### TASK DESCRIPTION
For each record that follows, restate the text exactly and drop the pictures.
<<<<
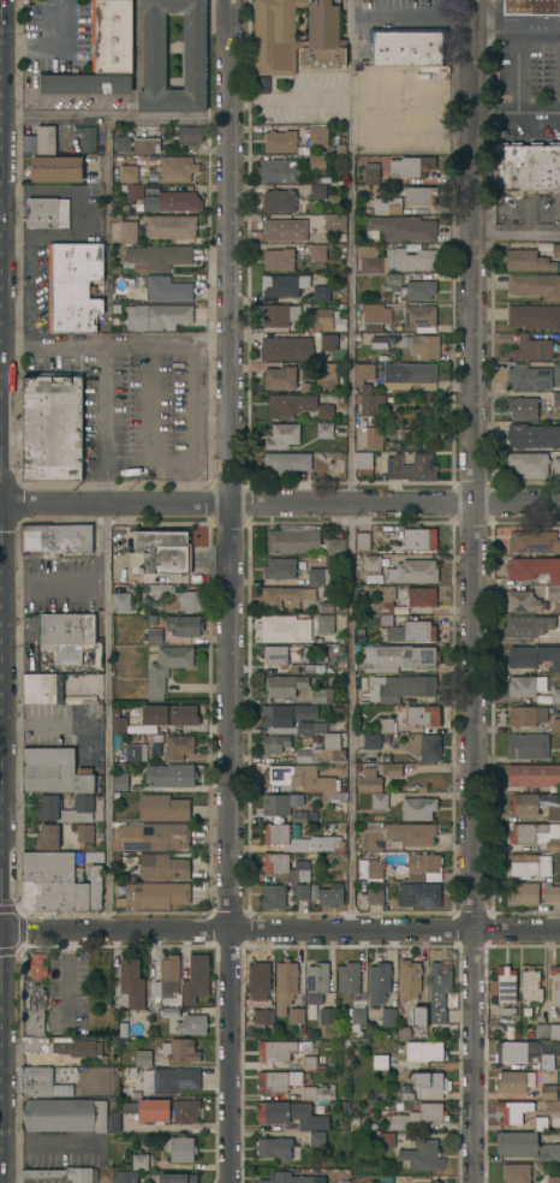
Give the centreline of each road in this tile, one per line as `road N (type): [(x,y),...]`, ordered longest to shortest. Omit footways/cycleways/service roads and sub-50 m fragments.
road 1 (residential): [(475,1182),(469,0)]
road 2 (residential): [(230,503),(233,1182)]
road 3 (residential): [(559,931),(0,929)]
road 4 (residential): [(228,0),(230,503)]
road 5 (secondary): [(2,929),(0,529)]
road 6 (residential): [(559,503),(230,503)]
road 7 (residential): [(230,503),(0,504)]
road 8 (secondary): [(4,1063),(2,929)]
road 9 (secondary): [(2,1182),(4,1063)]

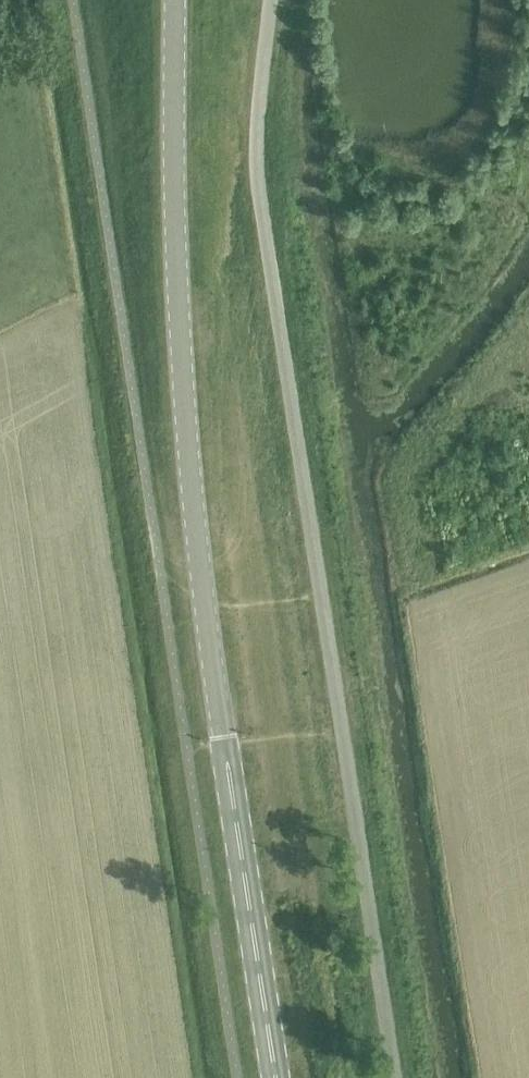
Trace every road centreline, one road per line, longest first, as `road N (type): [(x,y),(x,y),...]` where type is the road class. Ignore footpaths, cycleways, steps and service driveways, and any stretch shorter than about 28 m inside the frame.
road 1 (unclassified): [(396,1077),(260,198),(256,150),(270,0)]
road 2 (tertiary): [(177,0),(186,445),(274,1077)]

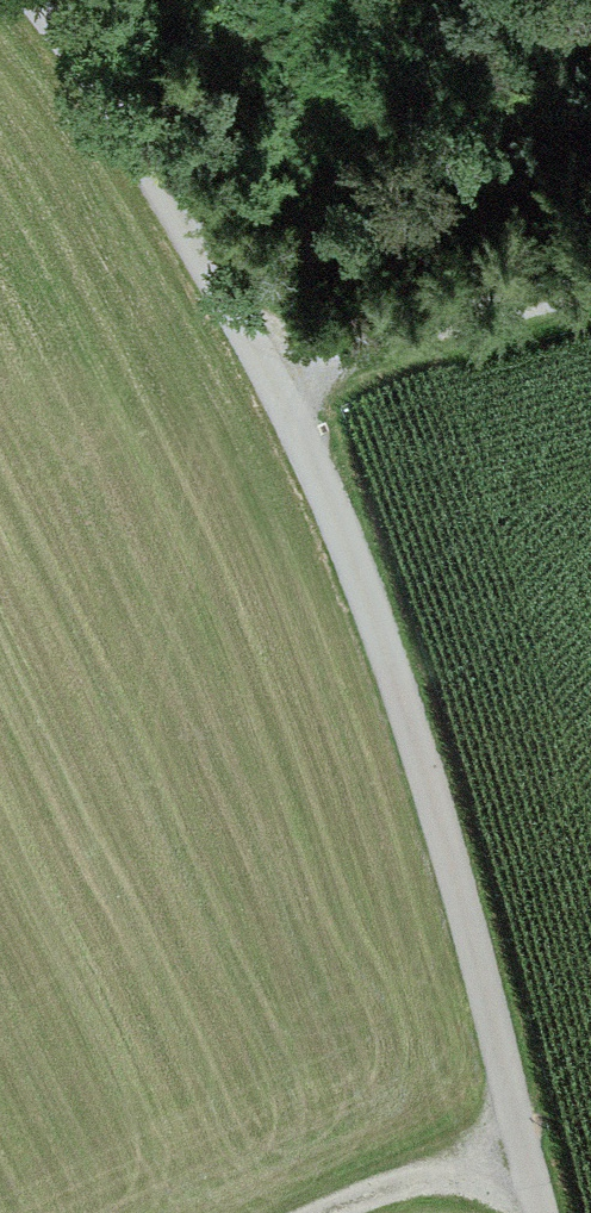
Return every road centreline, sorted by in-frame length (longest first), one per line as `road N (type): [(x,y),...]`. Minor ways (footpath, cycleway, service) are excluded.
road 1 (unclassified): [(546,1212),(513,1062),(431,785),(378,629),(302,447),(170,192),(37,0)]
road 2 (track): [(590,292),(266,369)]
road 3 (track): [(298,1212),(400,1170),(531,1147)]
>>>>
### ANSWER
Give the centreline of each road in this tile, one per line as `road N (type): [(x,y),...]`, ordered longest to shortest. Omit footways/cycleways/service roads and sub-50 m fragments.
road 1 (residential): [(475,1182),(469,0)]
road 2 (residential): [(230,503),(233,1182)]
road 3 (residential): [(559,931),(0,929)]
road 4 (residential): [(228,0),(230,503)]
road 5 (secondary): [(2,929),(0,529)]
road 6 (residential): [(559,503),(230,503)]
road 7 (residential): [(230,503),(0,504)]
road 8 (secondary): [(4,1063),(2,929)]
road 9 (secondary): [(2,1182),(4,1063)]

Trace every road centreline, one road per line, longest first, as `road N (type): [(x,y),(x,y),...]` where type is the road class. Ignore footpaths, cycleways, steps and service driveways, and any stretch shorter than about 28 m inside the frame.
road 1 (unclassified): [(396,1077),(260,198),(256,150),(270,0)]
road 2 (tertiary): [(177,0),(186,445),(274,1077)]

Return every road centreline, sorted by in-frame length (longest first), one per line as `road N (type): [(x,y),...]`. Minor ways (footpath, cycleway, service) are excluded.
road 1 (unclassified): [(546,1212),(513,1062),(431,785),(378,629),(302,447),(170,192),(37,0)]
road 2 (track): [(590,292),(266,369)]
road 3 (track): [(298,1212),(400,1170),(531,1147)]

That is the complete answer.